> [Exercise]
Word for word, retype the first line of the records and every following line through the one containing "C204: 2.2uF (plus".

> [Records supplied]
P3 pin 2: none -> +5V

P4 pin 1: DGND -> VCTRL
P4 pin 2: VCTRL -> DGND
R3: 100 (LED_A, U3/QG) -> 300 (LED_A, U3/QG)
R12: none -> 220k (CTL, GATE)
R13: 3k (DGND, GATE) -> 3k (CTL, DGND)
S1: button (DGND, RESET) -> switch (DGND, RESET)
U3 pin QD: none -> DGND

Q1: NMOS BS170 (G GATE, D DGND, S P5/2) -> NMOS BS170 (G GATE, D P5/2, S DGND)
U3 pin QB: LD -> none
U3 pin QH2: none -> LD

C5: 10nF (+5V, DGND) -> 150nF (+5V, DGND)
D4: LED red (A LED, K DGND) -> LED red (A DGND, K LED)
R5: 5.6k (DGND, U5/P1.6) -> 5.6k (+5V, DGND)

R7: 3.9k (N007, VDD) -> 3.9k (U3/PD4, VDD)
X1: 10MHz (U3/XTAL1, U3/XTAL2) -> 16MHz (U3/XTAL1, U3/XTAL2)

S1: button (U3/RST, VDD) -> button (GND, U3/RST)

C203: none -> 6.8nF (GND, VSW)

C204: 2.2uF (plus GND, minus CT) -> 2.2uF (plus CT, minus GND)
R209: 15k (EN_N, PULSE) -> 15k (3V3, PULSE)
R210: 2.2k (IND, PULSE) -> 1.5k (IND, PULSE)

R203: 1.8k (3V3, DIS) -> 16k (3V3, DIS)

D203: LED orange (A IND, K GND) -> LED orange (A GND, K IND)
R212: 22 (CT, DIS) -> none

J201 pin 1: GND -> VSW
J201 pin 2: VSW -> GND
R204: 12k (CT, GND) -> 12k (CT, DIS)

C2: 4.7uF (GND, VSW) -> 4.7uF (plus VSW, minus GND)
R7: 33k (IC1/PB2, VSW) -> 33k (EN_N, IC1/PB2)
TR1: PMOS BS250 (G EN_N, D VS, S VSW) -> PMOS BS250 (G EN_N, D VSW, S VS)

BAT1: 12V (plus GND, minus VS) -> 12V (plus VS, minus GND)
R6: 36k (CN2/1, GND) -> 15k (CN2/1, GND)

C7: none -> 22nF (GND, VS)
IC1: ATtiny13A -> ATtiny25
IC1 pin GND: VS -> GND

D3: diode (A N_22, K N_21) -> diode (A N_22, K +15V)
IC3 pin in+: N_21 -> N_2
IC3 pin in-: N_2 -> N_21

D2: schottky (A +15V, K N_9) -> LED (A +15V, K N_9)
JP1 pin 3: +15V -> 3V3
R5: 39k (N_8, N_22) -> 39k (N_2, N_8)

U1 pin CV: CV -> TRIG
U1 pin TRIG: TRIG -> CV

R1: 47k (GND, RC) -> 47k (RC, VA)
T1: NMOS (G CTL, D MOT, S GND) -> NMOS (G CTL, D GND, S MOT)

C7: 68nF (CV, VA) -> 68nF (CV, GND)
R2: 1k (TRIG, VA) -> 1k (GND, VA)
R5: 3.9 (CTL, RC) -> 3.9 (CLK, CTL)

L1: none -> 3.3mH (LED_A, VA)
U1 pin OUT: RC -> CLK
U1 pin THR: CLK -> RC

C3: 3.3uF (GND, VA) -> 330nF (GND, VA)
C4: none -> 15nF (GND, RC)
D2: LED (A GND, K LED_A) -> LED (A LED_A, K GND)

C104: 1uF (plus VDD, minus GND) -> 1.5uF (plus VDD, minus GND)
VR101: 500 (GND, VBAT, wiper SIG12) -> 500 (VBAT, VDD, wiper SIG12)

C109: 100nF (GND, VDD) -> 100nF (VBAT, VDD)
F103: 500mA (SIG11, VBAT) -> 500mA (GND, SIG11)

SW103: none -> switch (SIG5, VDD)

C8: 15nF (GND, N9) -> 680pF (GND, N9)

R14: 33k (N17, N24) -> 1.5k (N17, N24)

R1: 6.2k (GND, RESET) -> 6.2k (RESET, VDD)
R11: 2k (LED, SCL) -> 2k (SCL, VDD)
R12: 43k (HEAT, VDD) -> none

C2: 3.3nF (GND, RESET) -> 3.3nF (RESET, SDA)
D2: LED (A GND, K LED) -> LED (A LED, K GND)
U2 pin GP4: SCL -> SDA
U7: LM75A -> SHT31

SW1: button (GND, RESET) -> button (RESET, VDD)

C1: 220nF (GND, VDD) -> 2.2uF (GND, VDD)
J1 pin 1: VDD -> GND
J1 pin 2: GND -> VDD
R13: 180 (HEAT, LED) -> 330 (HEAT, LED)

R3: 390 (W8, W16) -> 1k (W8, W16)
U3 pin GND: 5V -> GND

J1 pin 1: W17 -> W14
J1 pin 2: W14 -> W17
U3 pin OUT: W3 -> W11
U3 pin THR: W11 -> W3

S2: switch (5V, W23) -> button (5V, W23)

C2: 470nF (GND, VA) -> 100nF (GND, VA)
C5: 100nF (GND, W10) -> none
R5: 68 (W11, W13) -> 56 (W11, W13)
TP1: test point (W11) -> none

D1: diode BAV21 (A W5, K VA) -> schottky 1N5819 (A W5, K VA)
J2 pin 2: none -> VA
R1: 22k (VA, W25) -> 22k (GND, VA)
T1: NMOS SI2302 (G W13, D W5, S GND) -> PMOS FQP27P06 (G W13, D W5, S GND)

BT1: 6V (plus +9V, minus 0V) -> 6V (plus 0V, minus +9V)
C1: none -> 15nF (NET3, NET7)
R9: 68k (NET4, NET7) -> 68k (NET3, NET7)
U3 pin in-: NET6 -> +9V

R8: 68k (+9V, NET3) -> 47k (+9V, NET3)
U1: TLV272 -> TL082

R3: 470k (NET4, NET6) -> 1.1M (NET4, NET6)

> [Answer to the problem]
P3 pin 2: none -> +5V

P4 pin 1: DGND -> VCTRL
P4 pin 2: VCTRL -> DGND
R3: 100 (LED_A, U3/QG) -> 300 (LED_A, U3/QG)
R12: none -> 220k (CTL, GATE)
R13: 3k (DGND, GATE) -> 3k (CTL, DGND)
S1: button (DGND, RESET) -> switch (DGND, RESET)
U3 pin QD: none -> DGND

Q1: NMOS BS170 (G GATE, D DGND, S P5/2) -> NMOS BS170 (G GATE, D P5/2, S DGND)
U3 pin QB: LD -> none
U3 pin QH2: none -> LD

C5: 10nF (+5V, DGND) -> 150nF (+5V, DGND)
D4: LED red (A LED, K DGND) -> LED red (A DGND, K LED)
R5: 5.6k (DGND, U5/P1.6) -> 5.6k (+5V, DGND)

R7: 3.9k (N007, VDD) -> 3.9k (U3/PD4, VDD)
X1: 10MHz (U3/XTAL1, U3/XTAL2) -> 16MHz (U3/XTAL1, U3/XTAL2)

S1: button (U3/RST, VDD) -> button (GND, U3/RST)

C203: none -> 6.8nF (GND, VSW)

C204: 2.2uF (plus GND, minus CT) -> 2.2uF (plus CT, minus GND)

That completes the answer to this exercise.